INPUT:
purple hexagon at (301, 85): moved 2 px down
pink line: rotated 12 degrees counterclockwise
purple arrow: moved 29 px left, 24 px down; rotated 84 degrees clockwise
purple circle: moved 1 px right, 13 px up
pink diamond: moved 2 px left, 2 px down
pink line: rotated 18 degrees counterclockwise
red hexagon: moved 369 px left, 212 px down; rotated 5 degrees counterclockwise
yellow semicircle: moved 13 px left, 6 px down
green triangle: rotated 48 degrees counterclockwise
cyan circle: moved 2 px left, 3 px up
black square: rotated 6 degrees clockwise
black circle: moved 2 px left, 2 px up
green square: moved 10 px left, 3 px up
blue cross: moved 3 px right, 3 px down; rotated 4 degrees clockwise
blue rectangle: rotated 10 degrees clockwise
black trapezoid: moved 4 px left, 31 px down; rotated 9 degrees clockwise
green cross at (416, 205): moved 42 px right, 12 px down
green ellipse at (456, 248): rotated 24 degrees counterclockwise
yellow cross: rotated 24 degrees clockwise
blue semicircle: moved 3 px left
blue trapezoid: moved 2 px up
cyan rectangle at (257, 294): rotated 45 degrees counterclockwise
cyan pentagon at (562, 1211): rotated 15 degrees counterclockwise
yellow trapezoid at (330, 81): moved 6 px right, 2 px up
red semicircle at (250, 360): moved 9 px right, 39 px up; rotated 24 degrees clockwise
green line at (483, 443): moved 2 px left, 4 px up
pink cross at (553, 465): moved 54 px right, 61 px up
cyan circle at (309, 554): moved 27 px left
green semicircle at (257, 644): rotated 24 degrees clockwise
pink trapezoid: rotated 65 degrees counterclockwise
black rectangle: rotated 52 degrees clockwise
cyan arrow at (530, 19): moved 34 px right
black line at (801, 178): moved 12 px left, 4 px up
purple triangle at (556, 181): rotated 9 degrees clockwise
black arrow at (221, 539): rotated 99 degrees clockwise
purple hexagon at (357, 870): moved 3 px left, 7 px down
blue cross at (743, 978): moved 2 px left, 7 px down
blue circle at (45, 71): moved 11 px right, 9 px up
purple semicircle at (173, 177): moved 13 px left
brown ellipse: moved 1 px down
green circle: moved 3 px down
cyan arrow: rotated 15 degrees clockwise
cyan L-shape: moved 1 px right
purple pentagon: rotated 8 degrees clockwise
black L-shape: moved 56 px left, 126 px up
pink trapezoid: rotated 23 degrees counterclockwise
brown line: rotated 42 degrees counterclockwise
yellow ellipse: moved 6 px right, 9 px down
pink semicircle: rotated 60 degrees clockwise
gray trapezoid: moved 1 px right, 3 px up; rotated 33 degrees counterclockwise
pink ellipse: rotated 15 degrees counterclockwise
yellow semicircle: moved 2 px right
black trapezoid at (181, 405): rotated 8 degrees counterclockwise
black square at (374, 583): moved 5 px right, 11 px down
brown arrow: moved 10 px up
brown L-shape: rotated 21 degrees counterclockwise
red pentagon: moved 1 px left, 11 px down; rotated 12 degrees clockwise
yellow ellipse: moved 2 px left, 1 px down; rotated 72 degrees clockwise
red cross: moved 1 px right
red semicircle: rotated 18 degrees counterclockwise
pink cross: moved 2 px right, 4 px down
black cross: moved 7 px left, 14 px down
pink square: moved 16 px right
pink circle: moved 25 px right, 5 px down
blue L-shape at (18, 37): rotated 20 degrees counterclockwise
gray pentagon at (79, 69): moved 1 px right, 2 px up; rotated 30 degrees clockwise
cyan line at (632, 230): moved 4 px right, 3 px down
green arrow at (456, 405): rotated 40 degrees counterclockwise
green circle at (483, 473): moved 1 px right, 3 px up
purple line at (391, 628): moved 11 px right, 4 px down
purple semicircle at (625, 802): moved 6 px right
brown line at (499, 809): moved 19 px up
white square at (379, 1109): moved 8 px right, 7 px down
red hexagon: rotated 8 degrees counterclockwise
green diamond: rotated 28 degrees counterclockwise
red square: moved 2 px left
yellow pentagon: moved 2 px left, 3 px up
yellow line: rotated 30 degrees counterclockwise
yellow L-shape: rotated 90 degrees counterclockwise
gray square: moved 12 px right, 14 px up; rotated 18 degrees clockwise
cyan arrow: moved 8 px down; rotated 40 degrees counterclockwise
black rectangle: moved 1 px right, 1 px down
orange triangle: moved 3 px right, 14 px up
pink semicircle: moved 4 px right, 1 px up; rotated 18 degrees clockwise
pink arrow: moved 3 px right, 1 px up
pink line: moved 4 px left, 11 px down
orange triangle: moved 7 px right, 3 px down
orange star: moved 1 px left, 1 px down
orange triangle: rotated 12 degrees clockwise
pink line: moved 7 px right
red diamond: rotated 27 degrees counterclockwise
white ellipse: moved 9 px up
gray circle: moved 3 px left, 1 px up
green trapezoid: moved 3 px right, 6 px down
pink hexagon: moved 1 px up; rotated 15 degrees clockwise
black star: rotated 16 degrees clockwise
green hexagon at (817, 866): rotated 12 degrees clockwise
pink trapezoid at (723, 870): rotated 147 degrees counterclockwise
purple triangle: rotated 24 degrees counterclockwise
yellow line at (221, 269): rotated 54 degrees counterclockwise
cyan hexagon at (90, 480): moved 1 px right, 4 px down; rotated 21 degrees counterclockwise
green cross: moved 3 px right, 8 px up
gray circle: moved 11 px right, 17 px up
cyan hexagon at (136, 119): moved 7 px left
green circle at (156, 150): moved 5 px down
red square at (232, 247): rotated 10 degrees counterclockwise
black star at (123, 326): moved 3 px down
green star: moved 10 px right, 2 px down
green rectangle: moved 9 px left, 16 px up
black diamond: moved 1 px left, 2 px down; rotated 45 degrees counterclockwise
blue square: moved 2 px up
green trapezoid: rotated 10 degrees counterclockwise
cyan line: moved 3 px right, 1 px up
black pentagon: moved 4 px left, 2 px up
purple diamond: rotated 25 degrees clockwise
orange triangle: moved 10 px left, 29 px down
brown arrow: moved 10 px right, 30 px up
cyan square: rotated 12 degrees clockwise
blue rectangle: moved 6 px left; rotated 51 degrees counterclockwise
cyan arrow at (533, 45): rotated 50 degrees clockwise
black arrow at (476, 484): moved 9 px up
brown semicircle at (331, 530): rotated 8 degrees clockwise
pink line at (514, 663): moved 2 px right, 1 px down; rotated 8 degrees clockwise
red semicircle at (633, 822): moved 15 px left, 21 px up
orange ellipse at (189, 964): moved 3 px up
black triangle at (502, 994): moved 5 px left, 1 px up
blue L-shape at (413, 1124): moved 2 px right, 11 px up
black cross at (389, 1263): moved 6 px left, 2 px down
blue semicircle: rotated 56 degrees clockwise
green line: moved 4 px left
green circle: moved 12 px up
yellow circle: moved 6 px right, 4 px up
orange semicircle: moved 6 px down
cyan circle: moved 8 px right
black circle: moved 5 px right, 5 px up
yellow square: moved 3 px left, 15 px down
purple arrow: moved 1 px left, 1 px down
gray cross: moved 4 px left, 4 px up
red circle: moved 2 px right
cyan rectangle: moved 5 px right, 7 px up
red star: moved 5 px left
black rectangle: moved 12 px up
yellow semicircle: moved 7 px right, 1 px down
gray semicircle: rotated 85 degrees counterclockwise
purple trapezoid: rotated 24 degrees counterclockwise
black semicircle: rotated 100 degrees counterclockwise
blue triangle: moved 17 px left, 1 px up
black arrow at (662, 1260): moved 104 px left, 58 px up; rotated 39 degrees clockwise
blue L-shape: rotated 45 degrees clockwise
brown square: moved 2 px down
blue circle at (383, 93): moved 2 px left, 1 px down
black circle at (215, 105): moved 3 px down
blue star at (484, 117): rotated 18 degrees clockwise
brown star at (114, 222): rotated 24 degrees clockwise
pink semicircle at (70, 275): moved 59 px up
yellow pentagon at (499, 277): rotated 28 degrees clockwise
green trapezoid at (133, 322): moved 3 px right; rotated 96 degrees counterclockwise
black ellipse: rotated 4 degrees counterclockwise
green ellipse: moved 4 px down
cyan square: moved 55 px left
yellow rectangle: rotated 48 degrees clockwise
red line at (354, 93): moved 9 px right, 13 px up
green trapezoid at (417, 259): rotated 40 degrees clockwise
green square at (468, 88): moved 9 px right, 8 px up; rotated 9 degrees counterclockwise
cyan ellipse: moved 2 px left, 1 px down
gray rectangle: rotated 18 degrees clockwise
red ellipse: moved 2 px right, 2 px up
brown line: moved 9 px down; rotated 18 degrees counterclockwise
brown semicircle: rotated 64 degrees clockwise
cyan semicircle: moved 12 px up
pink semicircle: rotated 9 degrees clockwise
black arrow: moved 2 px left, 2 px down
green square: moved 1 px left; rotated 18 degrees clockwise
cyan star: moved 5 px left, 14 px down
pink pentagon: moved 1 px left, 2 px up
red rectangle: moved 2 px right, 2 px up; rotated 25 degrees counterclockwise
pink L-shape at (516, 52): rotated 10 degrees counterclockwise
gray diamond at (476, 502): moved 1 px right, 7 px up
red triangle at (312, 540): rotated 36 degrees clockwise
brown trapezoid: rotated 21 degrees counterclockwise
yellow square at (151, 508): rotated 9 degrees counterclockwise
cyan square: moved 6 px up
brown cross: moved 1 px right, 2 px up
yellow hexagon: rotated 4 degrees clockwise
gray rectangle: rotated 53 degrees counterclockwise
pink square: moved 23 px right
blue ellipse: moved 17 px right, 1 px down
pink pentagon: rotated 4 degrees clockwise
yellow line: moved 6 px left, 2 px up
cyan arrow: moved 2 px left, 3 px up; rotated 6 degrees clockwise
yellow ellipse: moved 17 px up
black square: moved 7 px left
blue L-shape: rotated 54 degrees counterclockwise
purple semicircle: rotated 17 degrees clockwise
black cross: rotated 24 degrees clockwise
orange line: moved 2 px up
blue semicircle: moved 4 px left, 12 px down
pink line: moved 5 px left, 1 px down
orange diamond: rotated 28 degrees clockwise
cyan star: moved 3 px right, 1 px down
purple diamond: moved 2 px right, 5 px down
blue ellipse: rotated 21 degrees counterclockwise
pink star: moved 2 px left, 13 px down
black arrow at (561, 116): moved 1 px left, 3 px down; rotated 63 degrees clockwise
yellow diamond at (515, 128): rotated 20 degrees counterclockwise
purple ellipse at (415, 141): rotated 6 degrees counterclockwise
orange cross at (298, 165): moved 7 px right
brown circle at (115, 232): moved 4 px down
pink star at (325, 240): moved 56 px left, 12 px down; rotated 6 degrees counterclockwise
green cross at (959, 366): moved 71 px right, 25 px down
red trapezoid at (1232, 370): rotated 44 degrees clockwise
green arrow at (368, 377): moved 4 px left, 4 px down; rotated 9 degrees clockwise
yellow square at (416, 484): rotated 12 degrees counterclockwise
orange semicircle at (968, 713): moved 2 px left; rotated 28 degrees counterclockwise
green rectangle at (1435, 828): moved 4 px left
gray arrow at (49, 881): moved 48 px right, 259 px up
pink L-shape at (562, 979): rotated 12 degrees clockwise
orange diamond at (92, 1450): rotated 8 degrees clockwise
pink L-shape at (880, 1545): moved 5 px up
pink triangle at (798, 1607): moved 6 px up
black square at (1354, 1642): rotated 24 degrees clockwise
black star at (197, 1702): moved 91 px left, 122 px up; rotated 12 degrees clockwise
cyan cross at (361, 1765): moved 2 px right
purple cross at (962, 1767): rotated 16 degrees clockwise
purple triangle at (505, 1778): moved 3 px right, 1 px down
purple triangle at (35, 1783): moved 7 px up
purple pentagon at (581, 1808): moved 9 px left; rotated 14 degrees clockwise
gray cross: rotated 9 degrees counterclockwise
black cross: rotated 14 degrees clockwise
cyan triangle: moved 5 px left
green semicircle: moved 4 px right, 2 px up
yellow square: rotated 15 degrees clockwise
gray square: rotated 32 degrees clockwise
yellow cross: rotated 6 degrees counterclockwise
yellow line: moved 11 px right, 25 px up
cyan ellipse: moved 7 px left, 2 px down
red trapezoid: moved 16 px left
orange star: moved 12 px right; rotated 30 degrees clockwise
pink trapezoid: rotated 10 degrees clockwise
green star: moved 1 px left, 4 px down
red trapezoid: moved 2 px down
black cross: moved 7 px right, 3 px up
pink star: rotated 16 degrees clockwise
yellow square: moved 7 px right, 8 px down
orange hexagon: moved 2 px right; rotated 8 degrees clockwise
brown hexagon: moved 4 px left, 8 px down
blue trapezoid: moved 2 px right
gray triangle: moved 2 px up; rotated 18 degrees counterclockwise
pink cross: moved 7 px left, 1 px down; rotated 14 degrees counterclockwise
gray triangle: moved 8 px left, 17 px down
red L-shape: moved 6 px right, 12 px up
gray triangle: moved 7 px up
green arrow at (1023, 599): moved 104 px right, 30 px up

TASK BRIEF: Copy the items above verbatim, from the first one through the line containing "black square: rotated 6 degrees clockwise", with both ends included.

ANSWER TO THIS PROBLEM:
purple hexagon at (301, 85): moved 2 px down
pink line: rotated 12 degrees counterclockwise
purple arrow: moved 29 px left, 24 px down; rotated 84 degrees clockwise
purple circle: moved 1 px right, 13 px up
pink diamond: moved 2 px left, 2 px down
pink line: rotated 18 degrees counterclockwise
red hexagon: moved 369 px left, 212 px down; rotated 5 degrees counterclockwise
yellow semicircle: moved 13 px left, 6 px down
green triangle: rotated 48 degrees counterclockwise
cyan circle: moved 2 px left, 3 px up
black square: rotated 6 degrees clockwise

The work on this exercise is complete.